■ What you have to do: Write out exactly, and only, the lines below from the line with "none -> tan brick G9:I9 level 1" through the line with "none -> red brick F4 level 3"; pictures do not belong in the copy.

■ Entries provided:
>>>

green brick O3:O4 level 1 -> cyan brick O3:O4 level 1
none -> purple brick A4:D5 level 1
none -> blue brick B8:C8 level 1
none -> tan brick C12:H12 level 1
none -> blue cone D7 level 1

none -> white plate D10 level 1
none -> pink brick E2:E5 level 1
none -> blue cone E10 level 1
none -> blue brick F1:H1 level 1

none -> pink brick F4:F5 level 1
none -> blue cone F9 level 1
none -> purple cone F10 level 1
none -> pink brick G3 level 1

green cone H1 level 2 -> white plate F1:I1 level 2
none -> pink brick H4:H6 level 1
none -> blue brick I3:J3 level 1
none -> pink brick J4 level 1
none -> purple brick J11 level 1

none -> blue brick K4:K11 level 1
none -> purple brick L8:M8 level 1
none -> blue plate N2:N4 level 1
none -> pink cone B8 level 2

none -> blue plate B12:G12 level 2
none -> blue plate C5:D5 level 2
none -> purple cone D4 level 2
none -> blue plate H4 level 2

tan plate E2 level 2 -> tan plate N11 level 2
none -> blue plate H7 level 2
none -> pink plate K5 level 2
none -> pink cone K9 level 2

<<<
>>>

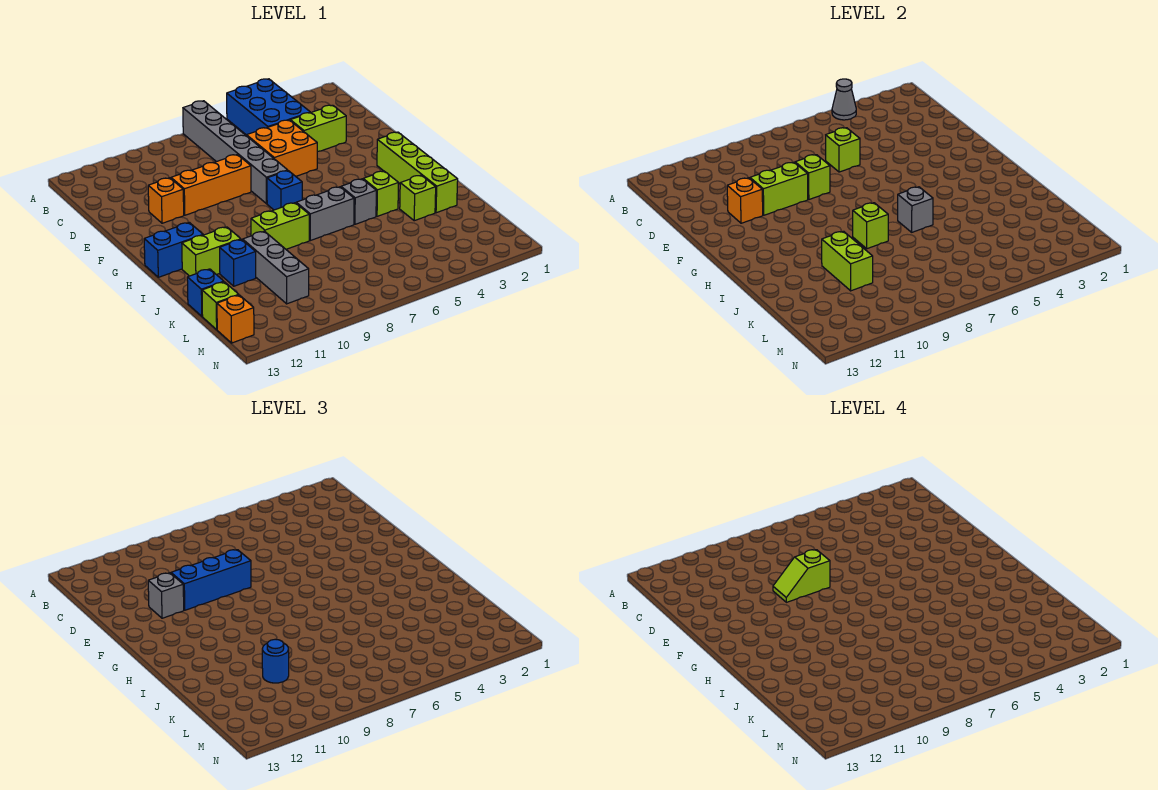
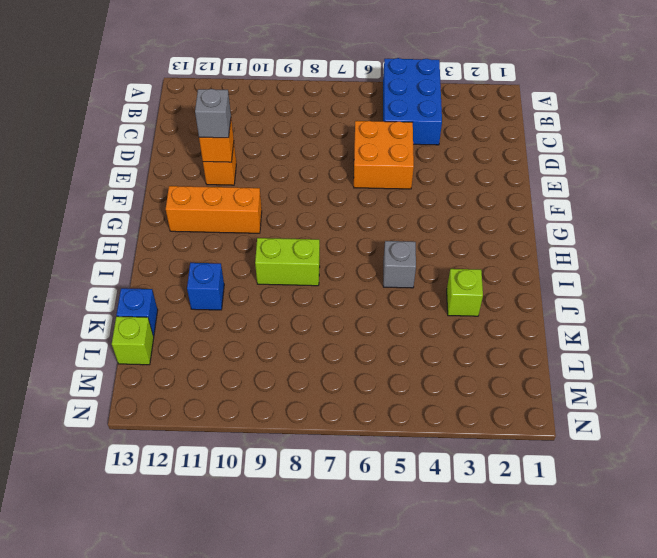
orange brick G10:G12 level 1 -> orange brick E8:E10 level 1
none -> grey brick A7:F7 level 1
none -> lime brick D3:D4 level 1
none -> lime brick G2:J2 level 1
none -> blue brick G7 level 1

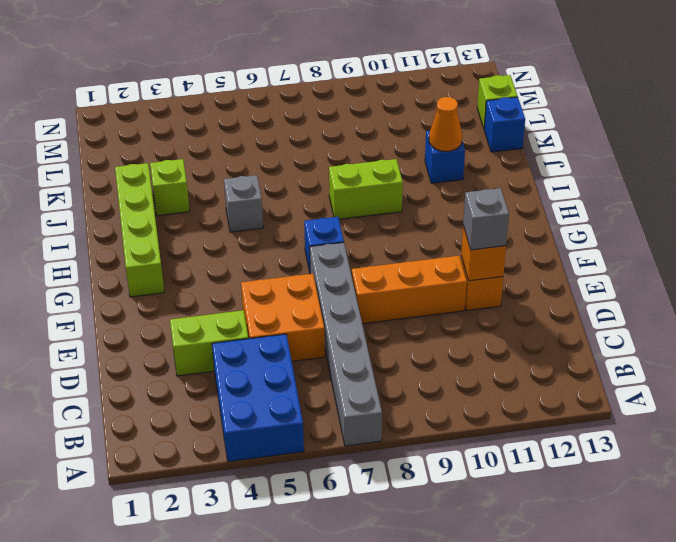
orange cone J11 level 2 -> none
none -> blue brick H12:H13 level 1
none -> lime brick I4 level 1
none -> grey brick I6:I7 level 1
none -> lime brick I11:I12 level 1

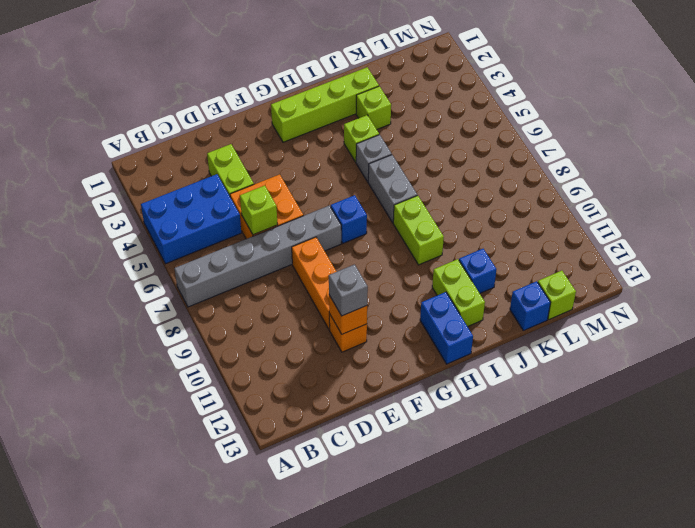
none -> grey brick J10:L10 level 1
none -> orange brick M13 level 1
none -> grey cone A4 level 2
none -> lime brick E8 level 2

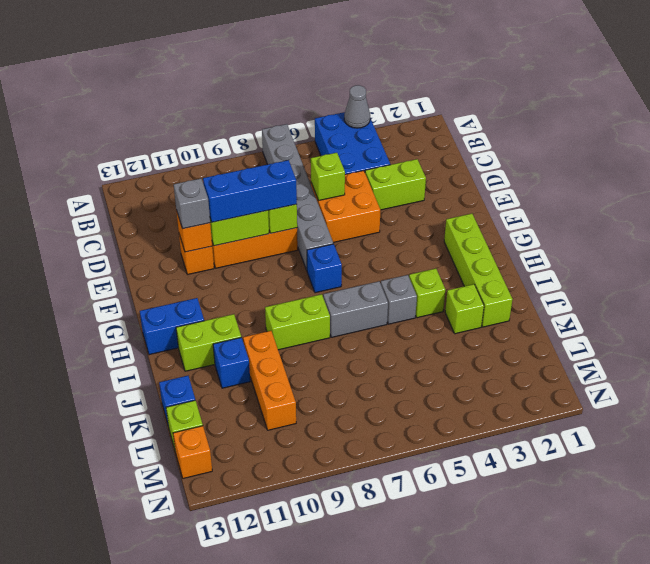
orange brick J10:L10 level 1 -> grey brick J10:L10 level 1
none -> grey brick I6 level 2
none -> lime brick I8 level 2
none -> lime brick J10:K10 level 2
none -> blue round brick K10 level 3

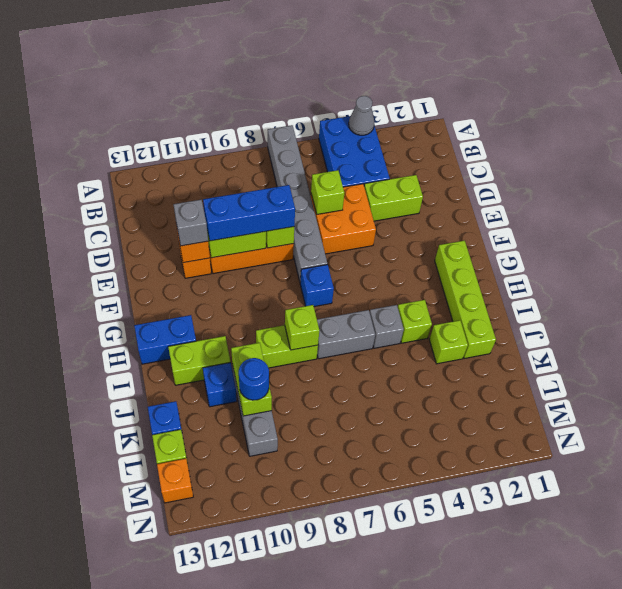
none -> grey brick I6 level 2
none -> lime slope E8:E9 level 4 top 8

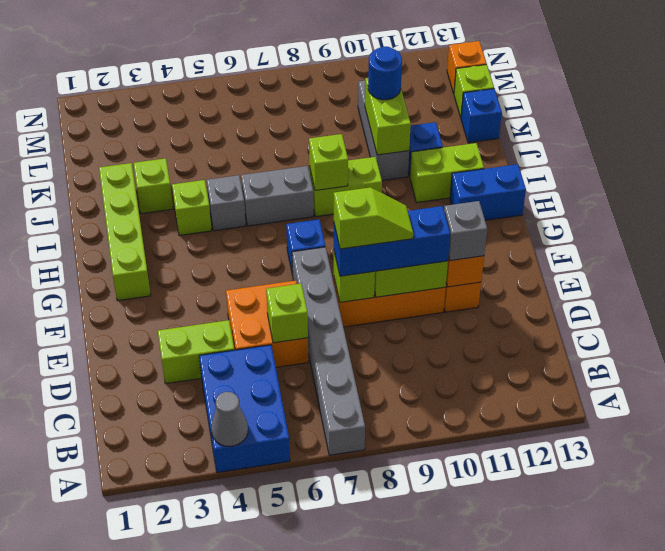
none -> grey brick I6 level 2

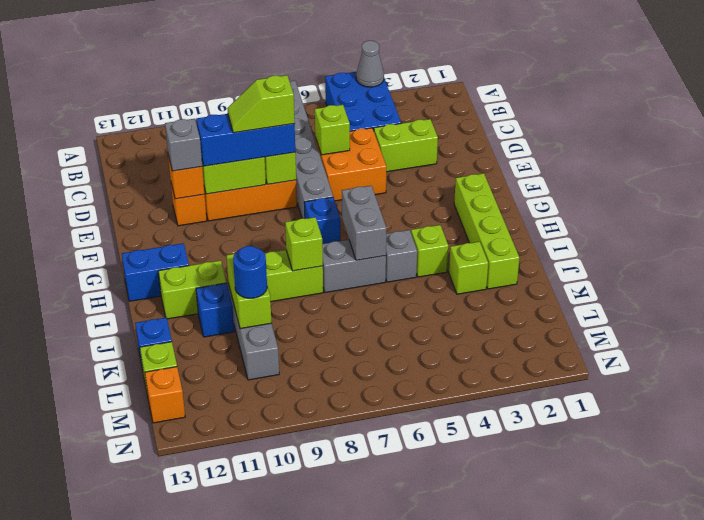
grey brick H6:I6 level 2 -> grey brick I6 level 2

<<<
>>>

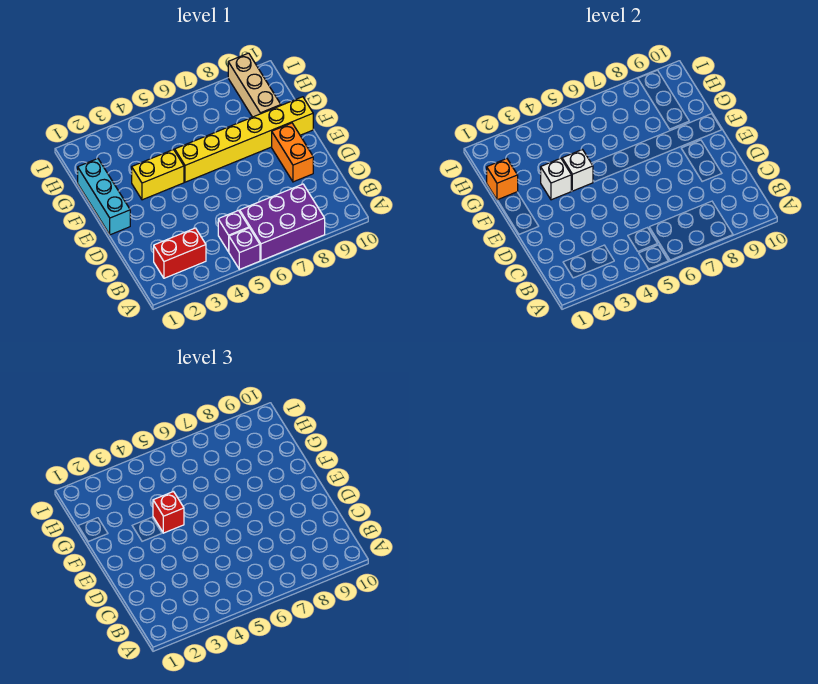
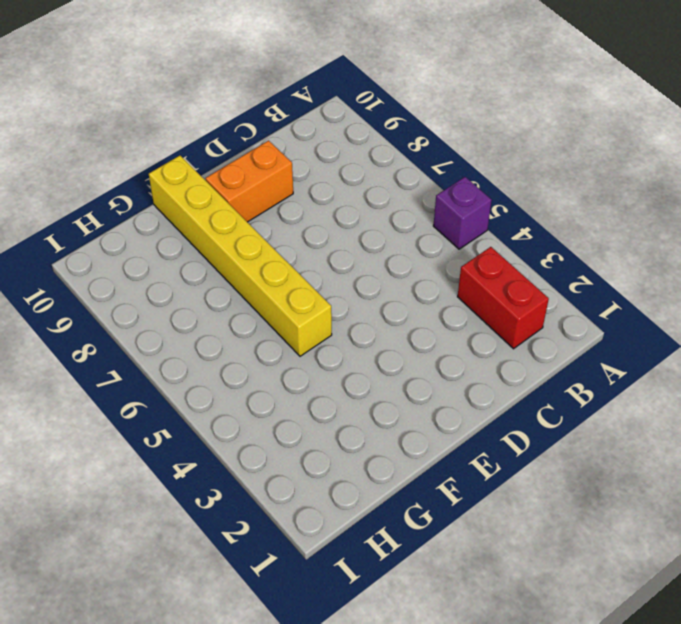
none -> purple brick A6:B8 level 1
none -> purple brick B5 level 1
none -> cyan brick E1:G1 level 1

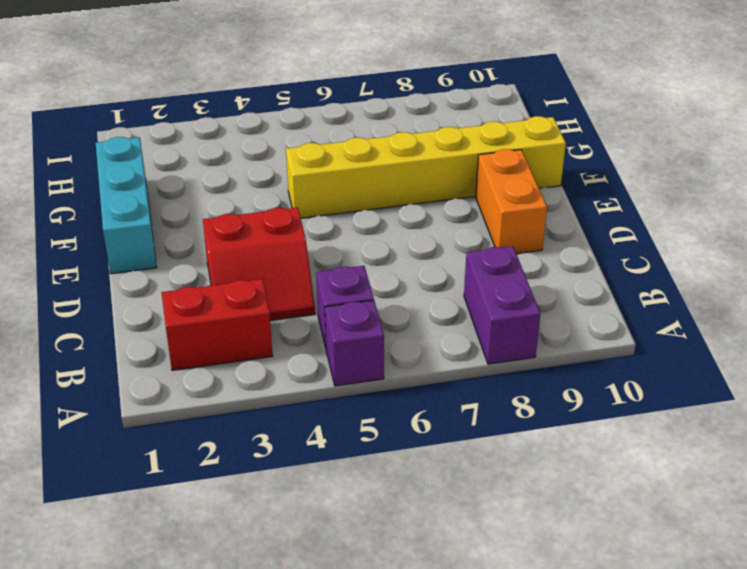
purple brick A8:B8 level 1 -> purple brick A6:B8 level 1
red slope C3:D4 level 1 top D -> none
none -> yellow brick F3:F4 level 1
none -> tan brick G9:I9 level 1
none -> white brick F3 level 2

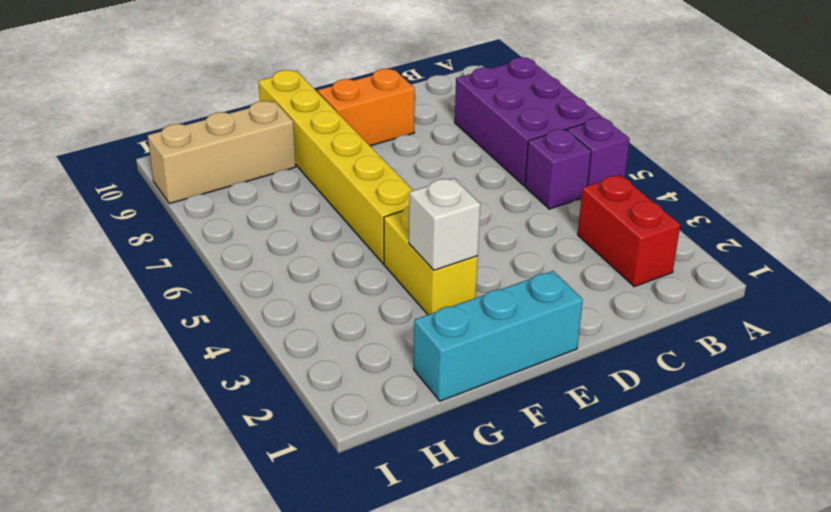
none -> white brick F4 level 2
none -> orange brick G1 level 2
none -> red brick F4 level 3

<<<

■ Solved exercise:
none -> tan brick G9:I9 level 1
none -> white brick F3 level 2

none -> white brick F4 level 2
none -> orange brick G1 level 2
none -> red brick F4 level 3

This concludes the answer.